**Short exercise:** Gather every line in the listing that contains the string "repeat".

**Given information:**
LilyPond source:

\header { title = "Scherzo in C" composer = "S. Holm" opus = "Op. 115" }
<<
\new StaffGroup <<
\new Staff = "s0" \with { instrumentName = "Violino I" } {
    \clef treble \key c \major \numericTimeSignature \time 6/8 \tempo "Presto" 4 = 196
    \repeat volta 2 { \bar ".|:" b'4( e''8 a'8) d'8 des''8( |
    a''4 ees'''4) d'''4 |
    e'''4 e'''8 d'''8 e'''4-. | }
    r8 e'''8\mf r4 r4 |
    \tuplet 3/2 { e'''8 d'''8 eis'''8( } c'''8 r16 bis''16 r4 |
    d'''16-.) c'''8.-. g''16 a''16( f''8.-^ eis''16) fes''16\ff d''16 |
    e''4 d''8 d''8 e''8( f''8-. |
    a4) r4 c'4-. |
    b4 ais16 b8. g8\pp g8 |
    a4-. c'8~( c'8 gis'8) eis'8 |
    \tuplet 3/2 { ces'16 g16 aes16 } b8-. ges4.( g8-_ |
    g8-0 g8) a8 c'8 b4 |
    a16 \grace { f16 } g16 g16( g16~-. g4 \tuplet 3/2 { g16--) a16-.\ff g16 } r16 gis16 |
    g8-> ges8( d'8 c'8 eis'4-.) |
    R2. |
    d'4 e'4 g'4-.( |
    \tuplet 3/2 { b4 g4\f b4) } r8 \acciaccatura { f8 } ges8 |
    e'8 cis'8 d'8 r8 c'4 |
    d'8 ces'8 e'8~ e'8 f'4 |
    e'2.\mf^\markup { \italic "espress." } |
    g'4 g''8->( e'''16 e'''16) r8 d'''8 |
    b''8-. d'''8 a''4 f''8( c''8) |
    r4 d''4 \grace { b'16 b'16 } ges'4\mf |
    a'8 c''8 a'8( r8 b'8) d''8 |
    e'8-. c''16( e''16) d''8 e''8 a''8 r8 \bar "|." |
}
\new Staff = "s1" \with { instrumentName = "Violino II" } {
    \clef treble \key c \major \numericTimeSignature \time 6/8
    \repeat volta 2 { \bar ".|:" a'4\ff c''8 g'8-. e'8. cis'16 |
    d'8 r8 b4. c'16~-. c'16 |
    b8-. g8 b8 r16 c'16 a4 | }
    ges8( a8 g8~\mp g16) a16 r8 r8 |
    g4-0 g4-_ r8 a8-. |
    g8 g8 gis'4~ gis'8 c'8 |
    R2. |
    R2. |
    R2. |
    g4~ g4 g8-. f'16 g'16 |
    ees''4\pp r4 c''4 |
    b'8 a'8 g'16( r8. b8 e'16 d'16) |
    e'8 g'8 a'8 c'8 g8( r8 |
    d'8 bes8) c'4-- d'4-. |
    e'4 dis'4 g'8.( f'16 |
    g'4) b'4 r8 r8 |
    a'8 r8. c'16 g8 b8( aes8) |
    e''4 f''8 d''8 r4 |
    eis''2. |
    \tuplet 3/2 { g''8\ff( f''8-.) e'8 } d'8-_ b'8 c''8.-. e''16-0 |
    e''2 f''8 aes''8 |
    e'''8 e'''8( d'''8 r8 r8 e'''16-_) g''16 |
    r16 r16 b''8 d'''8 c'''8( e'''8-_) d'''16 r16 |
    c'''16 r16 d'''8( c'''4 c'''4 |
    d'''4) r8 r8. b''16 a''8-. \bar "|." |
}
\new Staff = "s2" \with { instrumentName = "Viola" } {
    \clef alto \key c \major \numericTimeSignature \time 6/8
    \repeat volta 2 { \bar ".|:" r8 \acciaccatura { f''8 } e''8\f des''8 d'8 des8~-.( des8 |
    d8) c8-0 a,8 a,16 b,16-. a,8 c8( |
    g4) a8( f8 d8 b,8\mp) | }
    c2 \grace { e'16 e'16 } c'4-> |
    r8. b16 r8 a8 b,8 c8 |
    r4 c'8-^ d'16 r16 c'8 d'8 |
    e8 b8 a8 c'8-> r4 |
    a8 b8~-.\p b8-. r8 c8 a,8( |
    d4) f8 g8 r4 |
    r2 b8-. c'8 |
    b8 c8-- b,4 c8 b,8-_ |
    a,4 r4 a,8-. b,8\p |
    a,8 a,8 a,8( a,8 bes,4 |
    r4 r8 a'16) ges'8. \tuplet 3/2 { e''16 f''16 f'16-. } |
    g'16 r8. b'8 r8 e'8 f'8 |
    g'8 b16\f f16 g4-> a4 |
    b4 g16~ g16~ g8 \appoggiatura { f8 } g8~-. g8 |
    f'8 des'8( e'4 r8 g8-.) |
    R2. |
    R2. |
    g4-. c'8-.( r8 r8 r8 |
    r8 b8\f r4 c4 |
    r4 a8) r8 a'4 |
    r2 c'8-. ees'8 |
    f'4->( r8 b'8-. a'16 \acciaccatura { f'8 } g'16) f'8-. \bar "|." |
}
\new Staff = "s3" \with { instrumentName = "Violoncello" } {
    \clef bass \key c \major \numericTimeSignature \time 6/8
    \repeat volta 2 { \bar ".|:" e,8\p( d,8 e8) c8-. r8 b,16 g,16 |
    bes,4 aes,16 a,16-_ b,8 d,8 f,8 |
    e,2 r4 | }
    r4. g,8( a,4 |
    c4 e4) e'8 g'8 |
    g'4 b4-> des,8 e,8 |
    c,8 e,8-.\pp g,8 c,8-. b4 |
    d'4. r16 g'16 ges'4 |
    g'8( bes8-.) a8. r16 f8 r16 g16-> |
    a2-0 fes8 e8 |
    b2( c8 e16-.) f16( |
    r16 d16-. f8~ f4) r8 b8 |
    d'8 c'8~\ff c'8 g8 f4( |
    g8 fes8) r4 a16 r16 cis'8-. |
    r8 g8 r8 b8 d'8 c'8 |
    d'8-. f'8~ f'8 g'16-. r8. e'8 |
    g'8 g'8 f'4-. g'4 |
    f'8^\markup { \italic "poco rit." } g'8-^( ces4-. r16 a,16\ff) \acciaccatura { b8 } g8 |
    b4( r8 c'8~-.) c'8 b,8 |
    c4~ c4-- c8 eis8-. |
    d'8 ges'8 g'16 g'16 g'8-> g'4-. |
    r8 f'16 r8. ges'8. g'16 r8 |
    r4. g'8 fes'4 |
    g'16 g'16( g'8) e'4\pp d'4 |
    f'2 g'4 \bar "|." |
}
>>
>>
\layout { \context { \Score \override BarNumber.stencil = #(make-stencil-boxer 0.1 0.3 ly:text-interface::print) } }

**Answer to this task:**
    \repeat volta 2 { \bar ".|:" b'4( e''8 a'8) d'8 des''8( |
    \repeat volta 2 { \bar ".|:" a'4\ff c''8 g'8-. e'8. cis'16 |
    \repeat volta 2 { \bar ".|:" r8 \acciaccatura { f''8 } e''8\f des''8 d'8 des8~-.( des8 |
    \repeat volta 2 { \bar ".|:" e,8\p( d,8 e8) c8-. r8 b,16 g,16 |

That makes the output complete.